BRIEF: Output the line that contains "red tile J4:J5" and every line after it to the end of the entries, with nothing added or left out.

**** EXERCISE MATERIAL

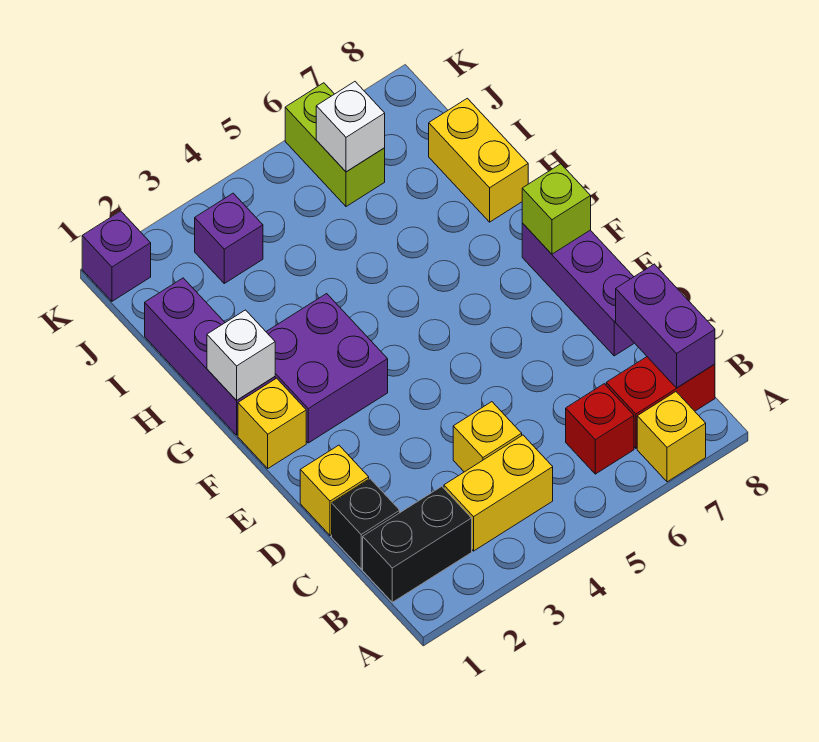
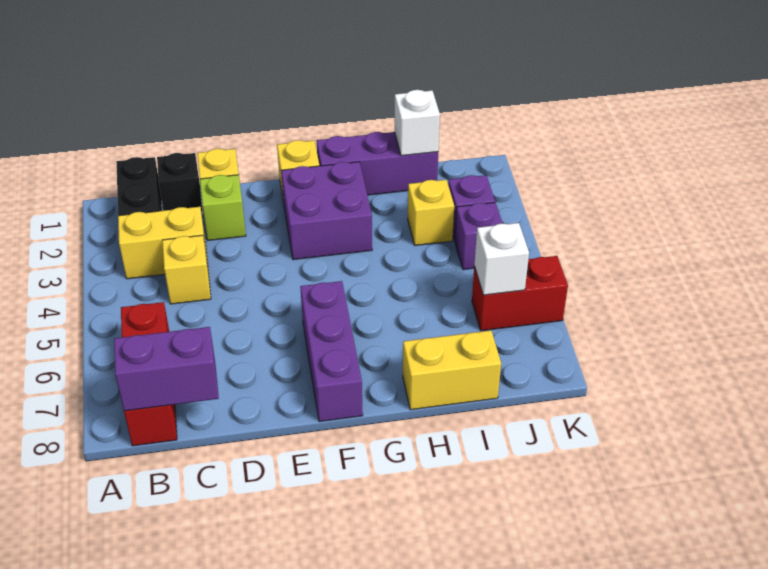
yellow brick A7 level 1 -> yellow brick I3 level 1
yellow brick B3:B4 level 1 -> yellow brick B3:C3 level 1
purple brick D8:F8 level 1 -> purple brick F6:F8 level 1
lime brick F8 level 2 -> lime brick D2 level 1
white brick G1 level 2 -> white brick I1 level 2
lime brick J6:K6 level 1 -> red brick J6:K6 level 1
purple brick K1 level 1 -> purple brick J4 level 1

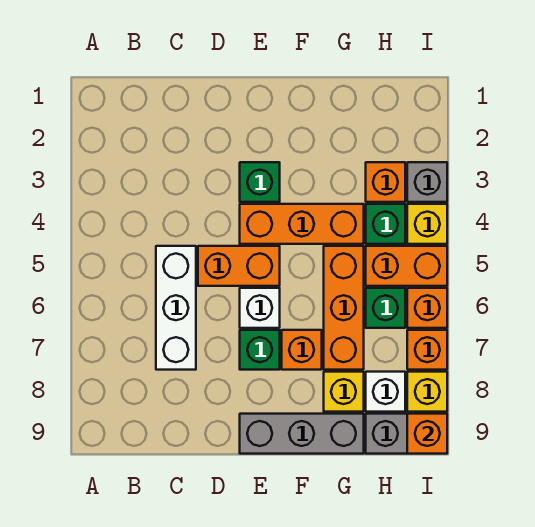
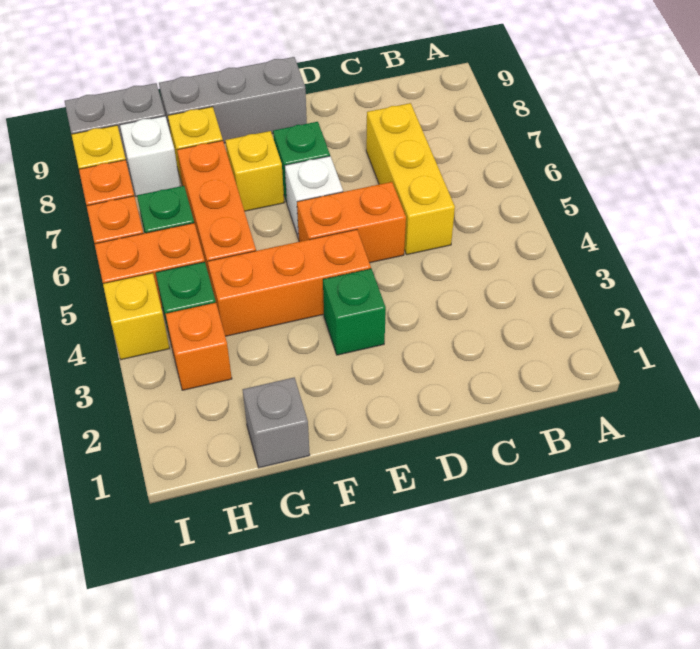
white brick C5:C7 level 1 -> yellow brick C5:C7 level 1
orange brick F7 level 1 -> yellow brick F7 level 1
grey brick I3 level 1 -> grey brick G1 level 1
orange brick I9 level 2 -> none

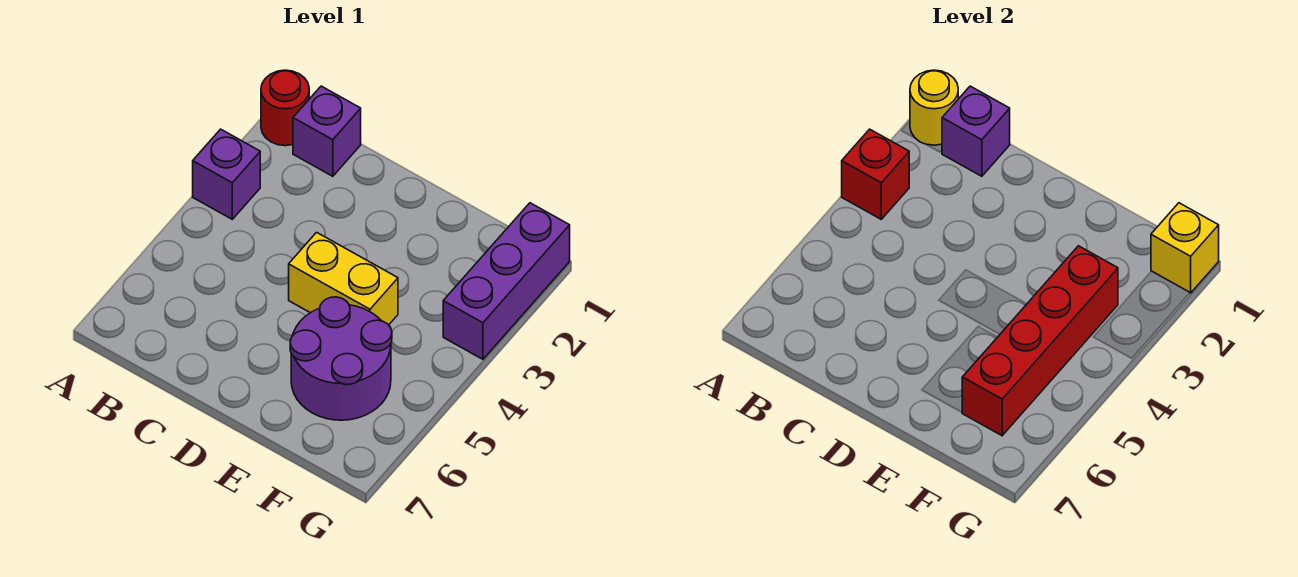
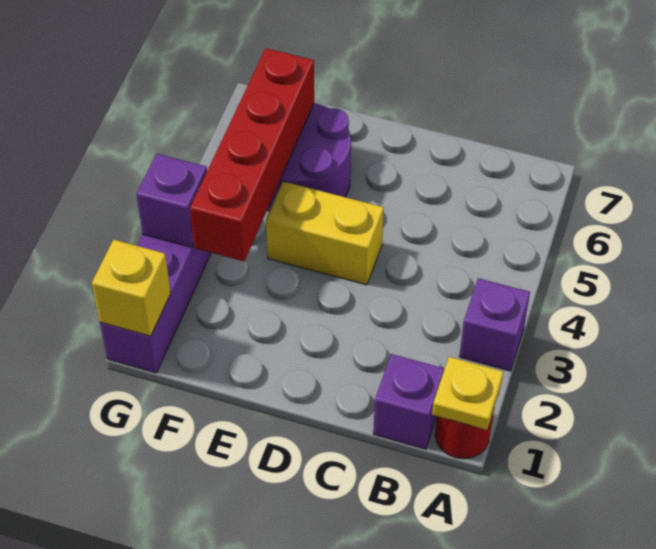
yellow round brick A1 level 2 -> yellow plate A1 level 2
red brick A3 level 2 -> none
purple brick B1 level 2 -> purple brick G3 level 2

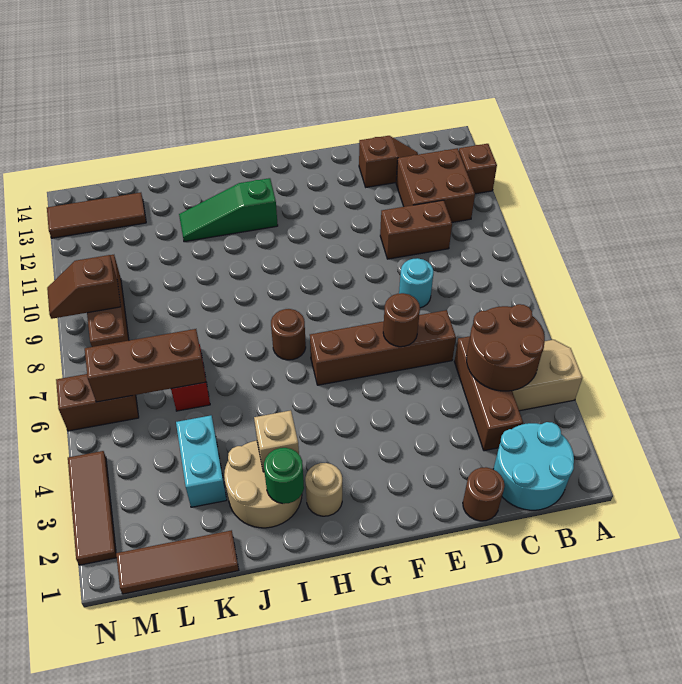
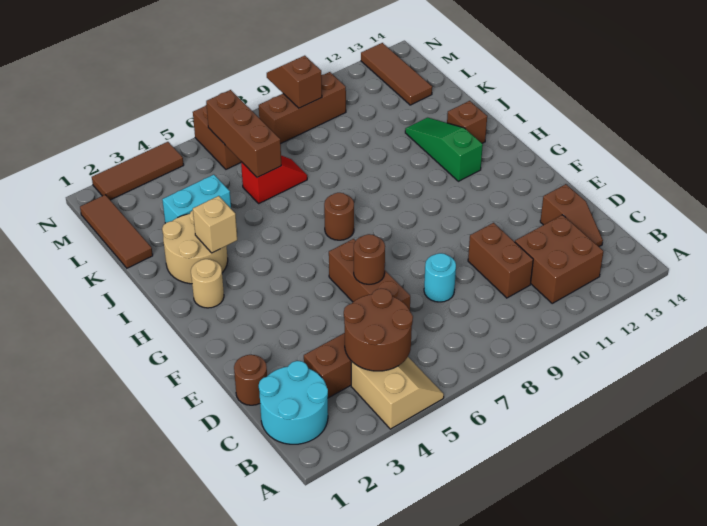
brown brick A12 level 1 -> brown brick I13 level 1
brown brick D6:G6 level 1 -> brown brick D6:F6 level 1
green round brick I2 level 2 -> none

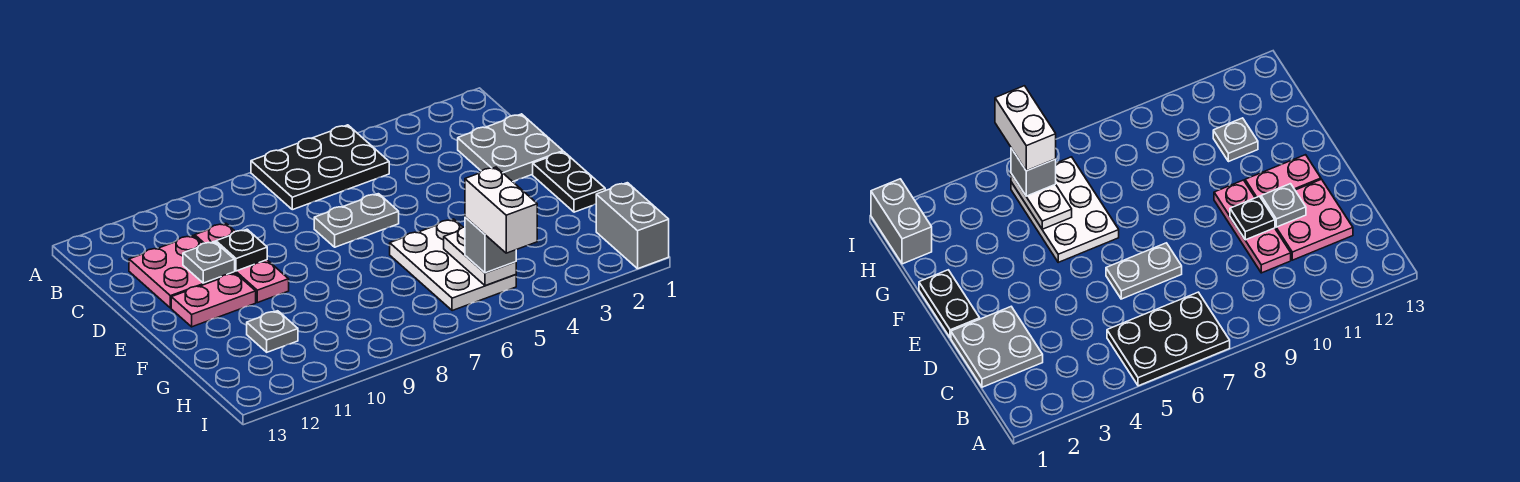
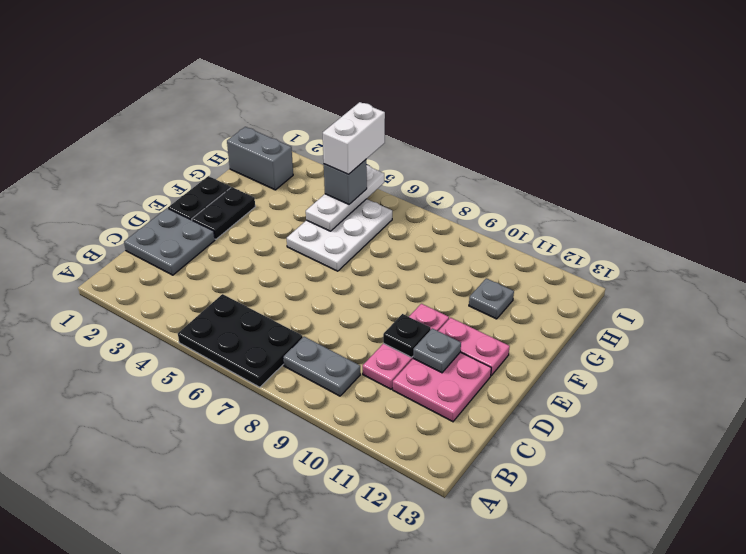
grey plate D6:D7 level 1 -> grey plate B8:B9 level 1
none -> black plate E2:F2 level 1
white plate G5:H5 level 2 -> white plate G5:I5 level 2
grey brick H1:I1 level 1 -> grey brick H1:H2 level 1

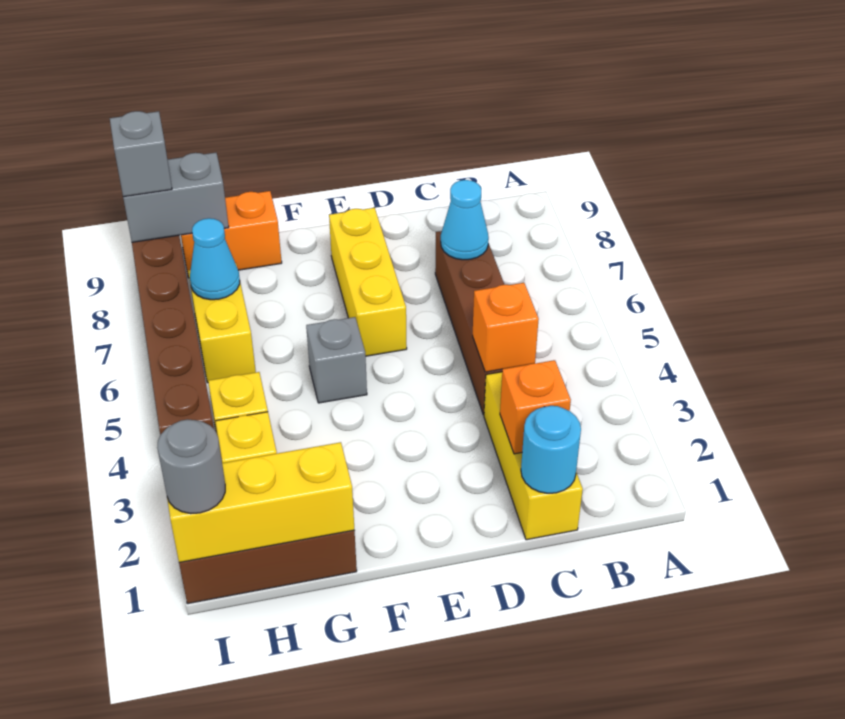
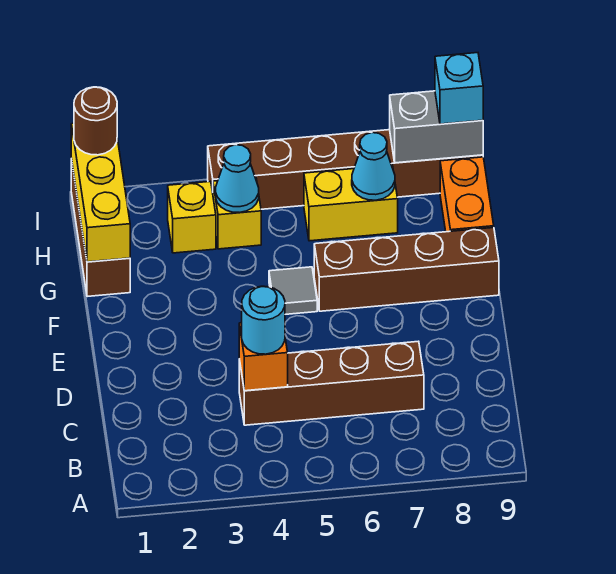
yellow brick C1:C3 level 1 -> none
cyan round brick C1 level 2 -> cyan round brick C4 level 3
orange brick C2 level 2 -> none
cyan cone C7 level 2 -> cyan cone H4 level 2
yellow brick E6:E8 level 1 -> none
grey brick F5 level 1 -> grey tile F5 level 1
none -> brown brick F6:F9 level 1
grey brick H9:I9 level 2 -> grey brick I8:I9 level 2
grey round brick I1 level 3 -> brown round brick I1 level 3
grey brick I9 level 3 -> cyan brick I9 level 3

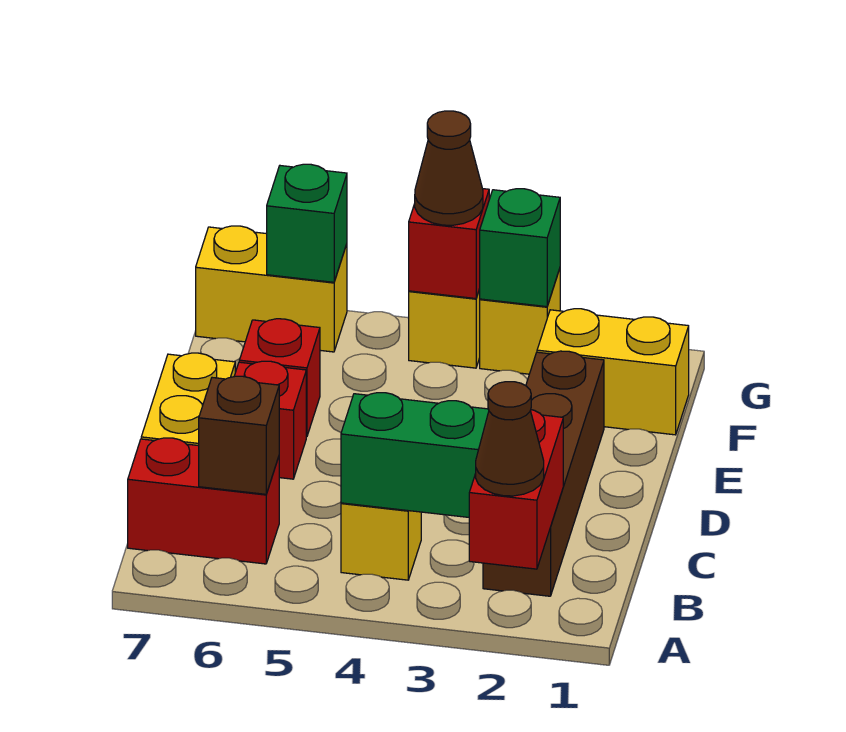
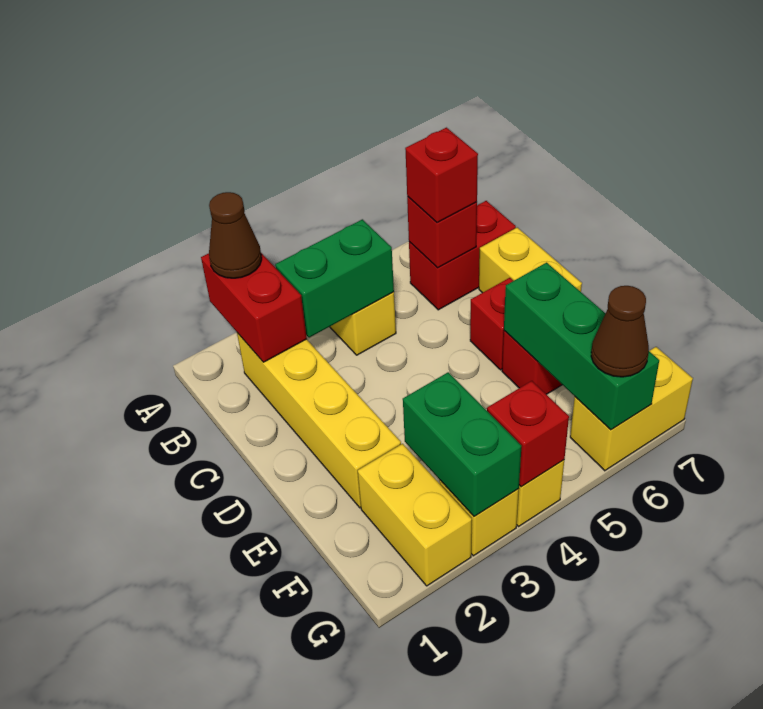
brown brick B2:E2 level 1 -> yellow brick B2:E2 level 1
brown brick B6 level 2 -> red brick B6 level 2
none -> red brick B6 level 3
yellow brick F1:F2 level 1 -> yellow brick F2:G2 level 1
green brick G3 level 2 -> green brick F3:G3 level 2
brown cone G4 level 3 -> brown cone G6 level 3
green brick G6 level 2 -> green brick E6:G6 level 2

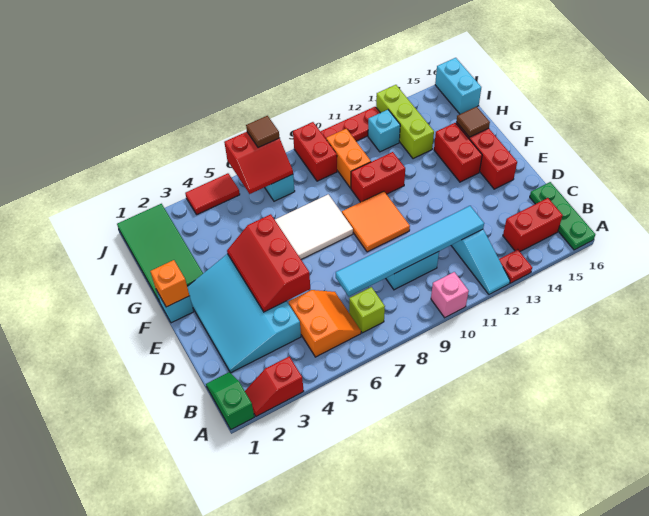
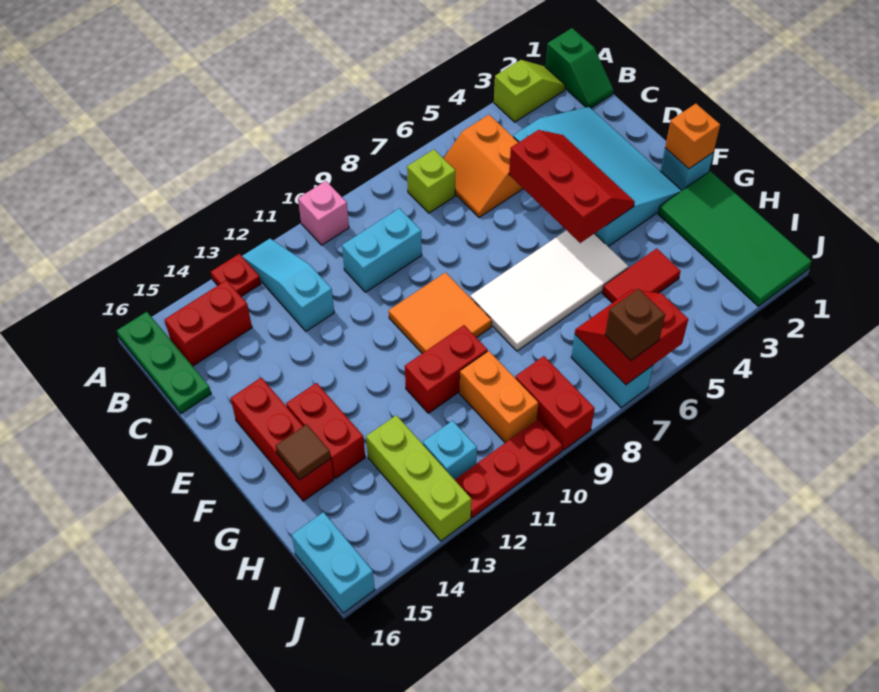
red slope A2:A3 level 1 top 3 -> lime slope A2:A3 level 1 top 3
cyan tile C7:C12 level 2 -> none
red tile J4:J5 level 1 -> red tile H4:H5 level 1
brown tile J7 level 3 -> brown brick J7 level 3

********

RESPONSE FOR THIS EXERCISE:
red tile J4:J5 level 1 -> red tile H4:H5 level 1
brown tile J7 level 3 -> brown brick J7 level 3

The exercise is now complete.